─── Input material

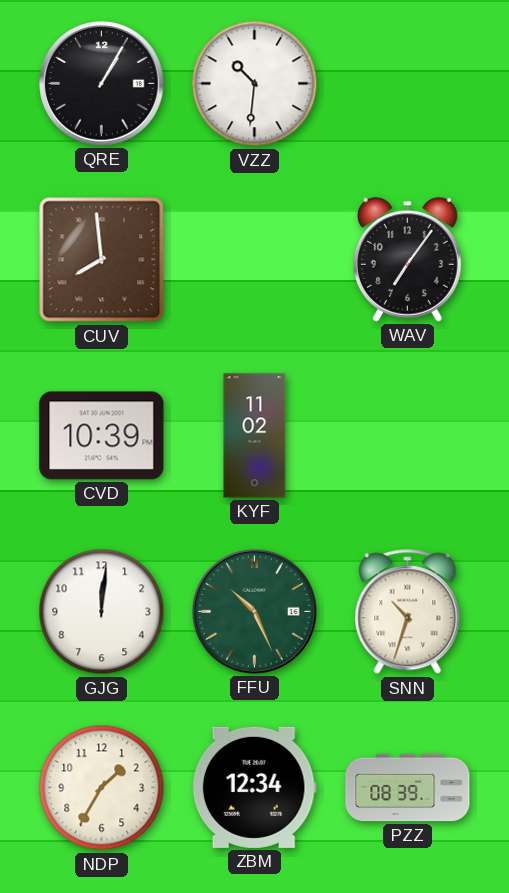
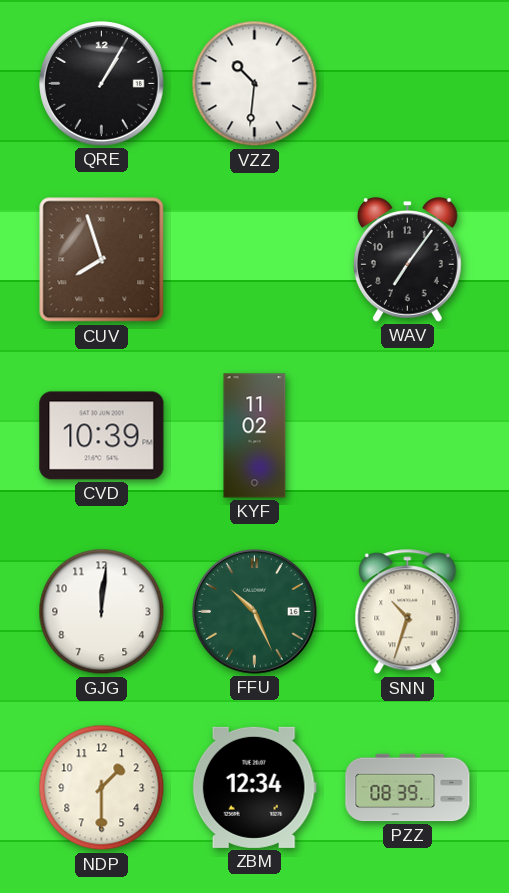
CUV: 7:59 -> 7:57
NDP: 1:35 -> 1:30
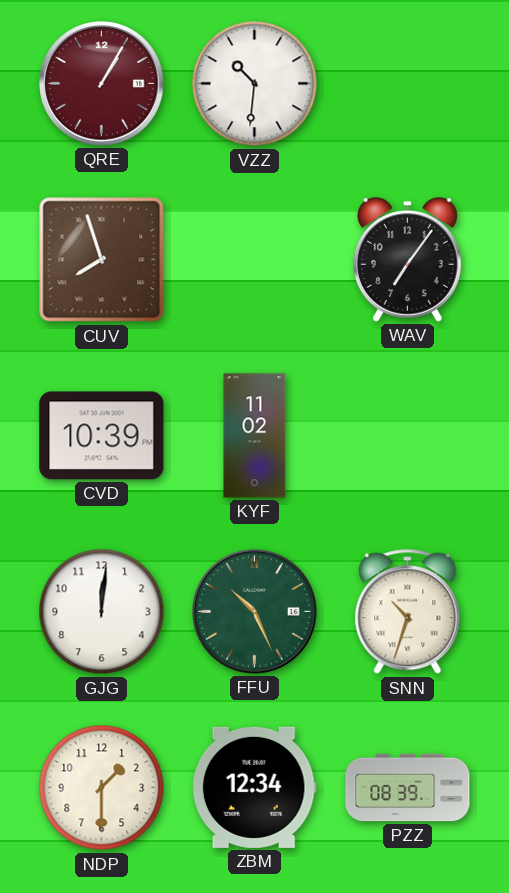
QRE dial: black -> burgundy
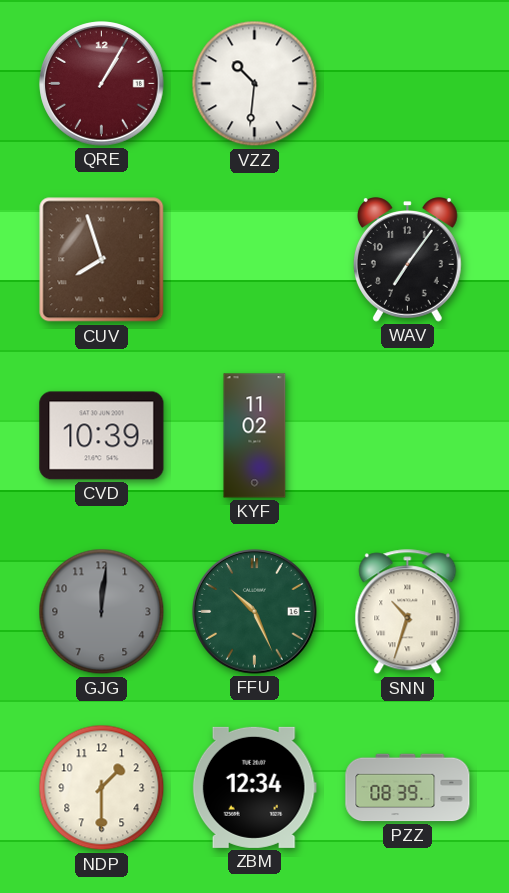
GJG dial: white -> grey
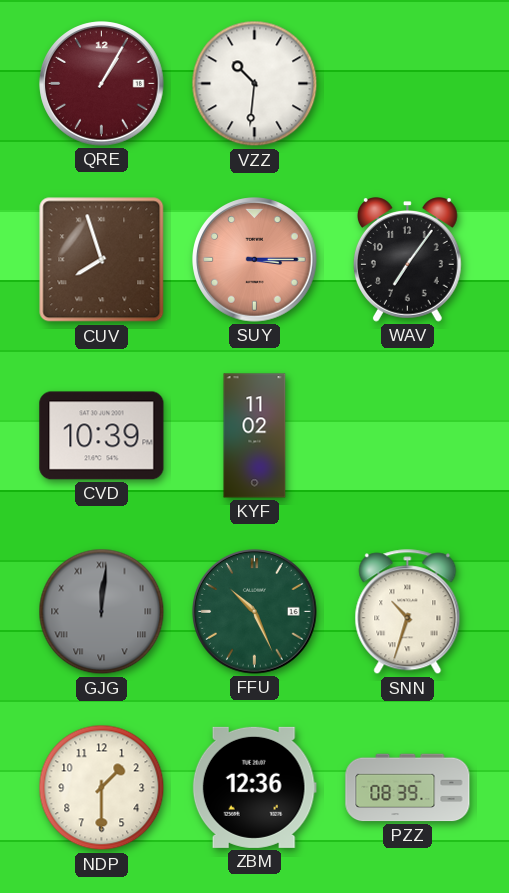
SUY: none -> 3:15
GJG numerals: Arabic -> Roman
ZBM: 12:34 -> 12:36
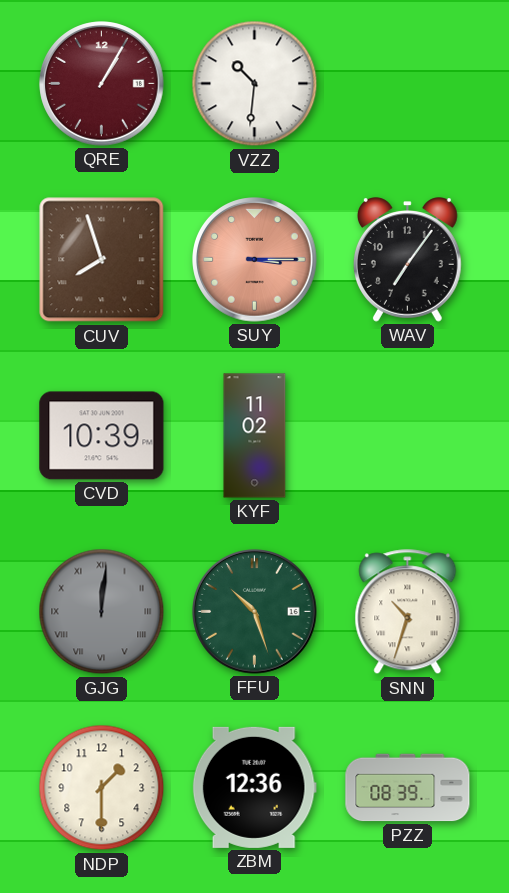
FFU: 10:26 -> 10:27
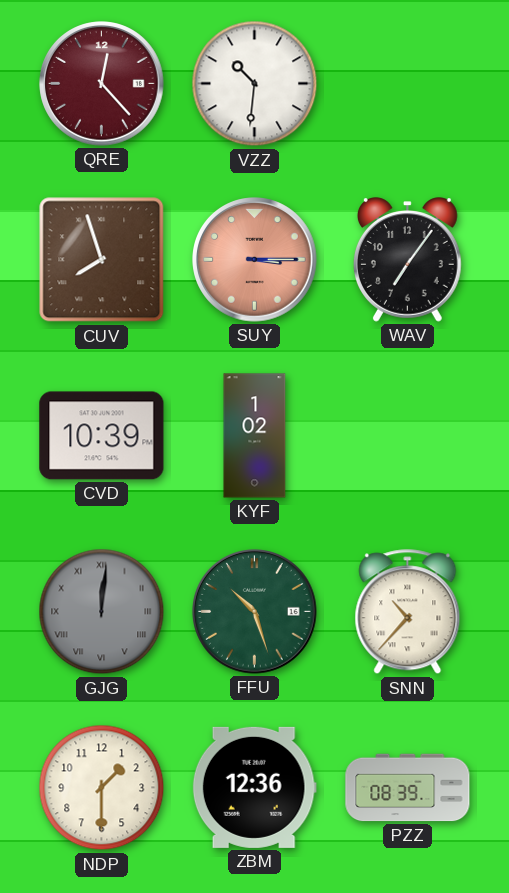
QRE: 1:05 -> 12:23
KYF: 11:02 -> 1:02
SNN: 10:33 -> 10:37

──────

(Task details): Copy out the part of the listing that opens with the line containing "FFU: 10:26 -> 10:27" and runs through the end of the listing, both included. Leave out the picture lines.

(Final result):
FFU: 10:26 -> 10:27
QRE: 1:05 -> 12:23
KYF: 11:02 -> 1:02
SNN: 10:33 -> 10:37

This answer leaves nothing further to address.